[[ Input records open ]]
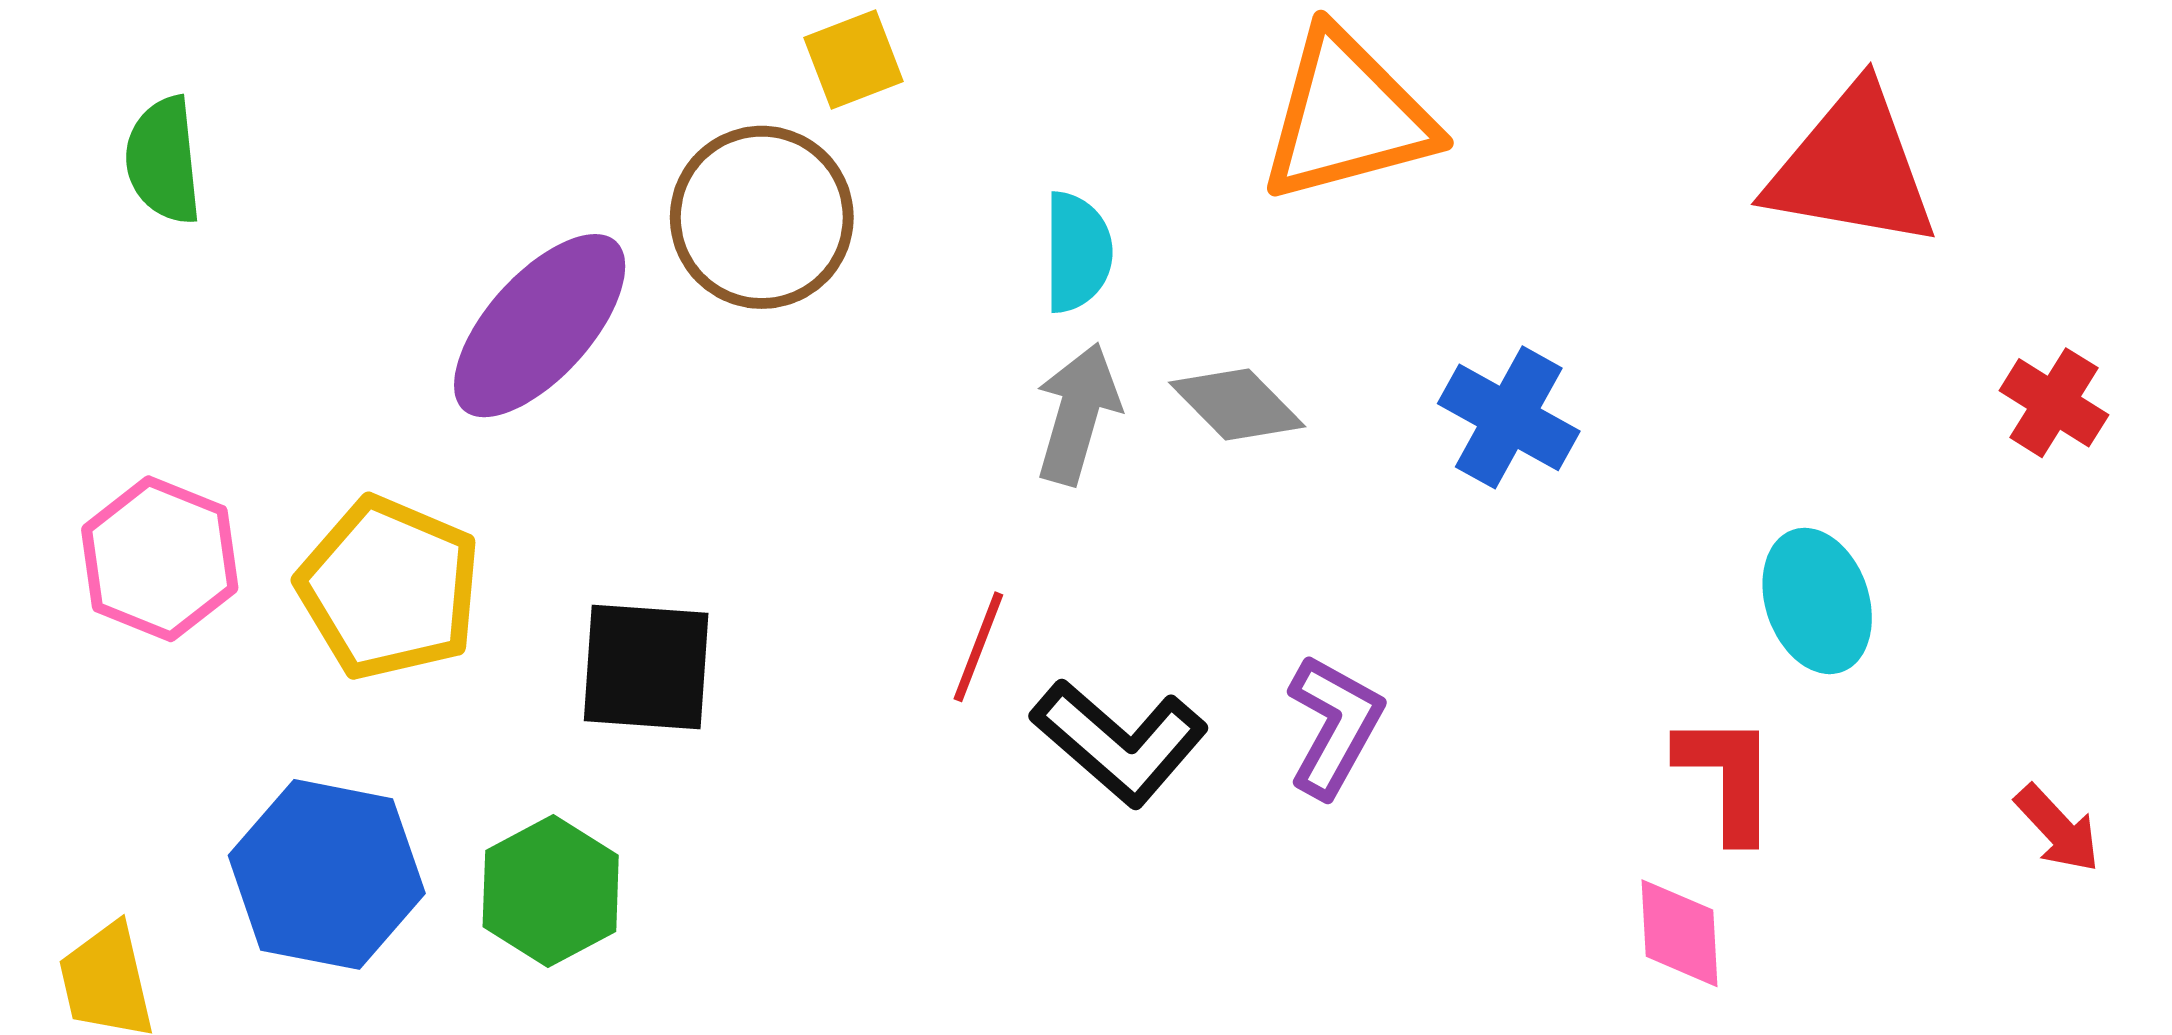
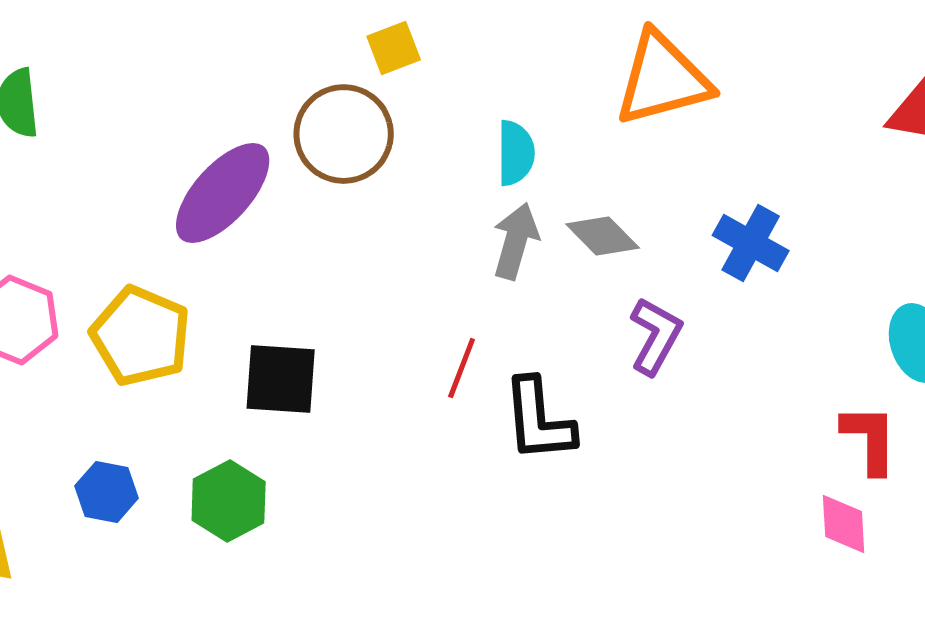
purple L-shape: (1334, 726) -> (656, 336), moved
black L-shape: (1120, 742) -> (539, 420), turned 44
blue hexagon: (327, 874) -> (107, 492), size x0.6

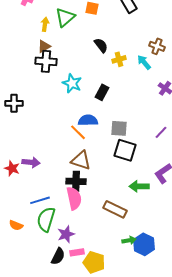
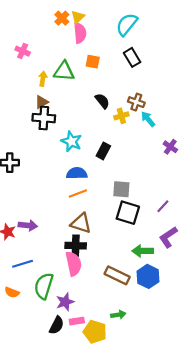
green triangle: (65, 17) -> (64, 71), turned 45
brown cross: (157, 46) -> (136, 102), moved
blue semicircle: (88, 120) -> (77, 173), moved
orange line: (78, 132) -> (78, 193), turned -66
purple line: (161, 132) -> (163, 206), moved
blue line: (40, 200) -> (23, 264), moved
green arrow: (129, 240) -> (118, 315), moved
blue hexagon: (144, 244) -> (148, 276), moved

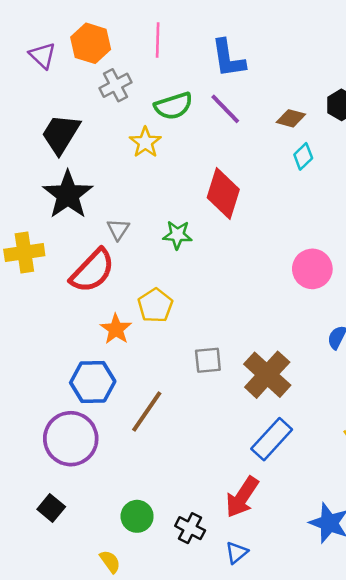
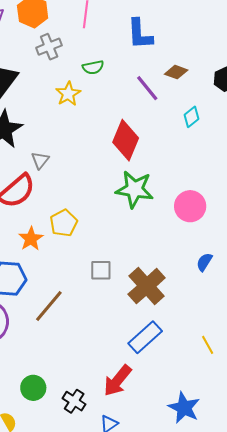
green semicircle: (173, 106) -> (93, 67), size x0.7
purple line: (225, 109) -> (147, 88), moved
brown diamond: (291, 118) -> (176, 72), moved
green star: (177, 235) -> (135, 189), moved, size x1.6

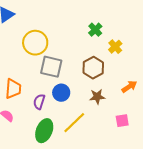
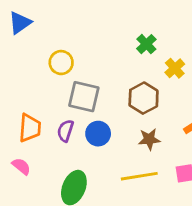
yellow circle: (35, 43) -> (61, 63), size x0.7
purple semicircle: (39, 102) -> (65, 131), moved
yellow line: (74, 123) -> (139, 176), moved, turned 35

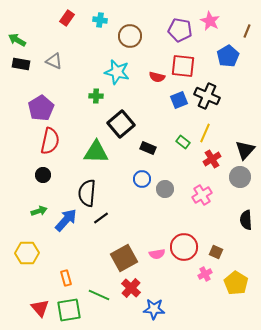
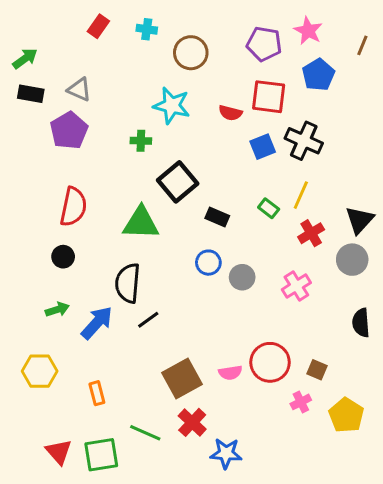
green arrow: (17, 40) -> (25, 59), turned 114
blue pentagon: (228, 56) -> (318, 75), moved
purple pentagon: (41, 108) -> (69, 130), moved
orange rectangle: (66, 278) -> (97, 393), moved

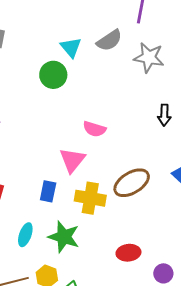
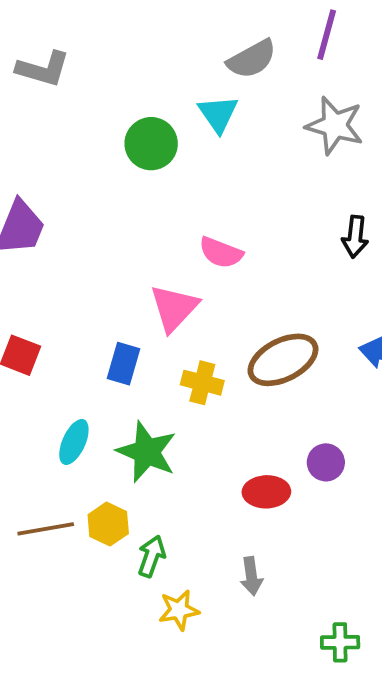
gray semicircle: (109, 40) -> (252, 59), moved
cyan triangle: (71, 47) -> (218, 114), moved
yellow cross: (90, 198) -> (202, 383), size x0.7
purple circle: (163, 273) -> (326, 462), moved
[[ Input records closed ]]
**Problem description:** Repeat nothing but the lines from the one containing "yellow circle: (35, 43)" through the last line of the listing, both included, exactly as written, and omit any picture.

**Answer for the task:**
yellow circle: (35, 43) -> (61, 63), size x0.7
purple semicircle: (39, 102) -> (65, 131), moved
yellow line: (74, 123) -> (139, 176), moved, turned 35

green arrow: (17, 40) -> (25, 59), turned 114
blue pentagon: (228, 56) -> (318, 75), moved
purple pentagon: (41, 108) -> (69, 130), moved
orange rectangle: (66, 278) -> (97, 393), moved

gray semicircle: (109, 40) -> (252, 59), moved
cyan triangle: (71, 47) -> (218, 114), moved
yellow cross: (90, 198) -> (202, 383), size x0.7
purple circle: (163, 273) -> (326, 462), moved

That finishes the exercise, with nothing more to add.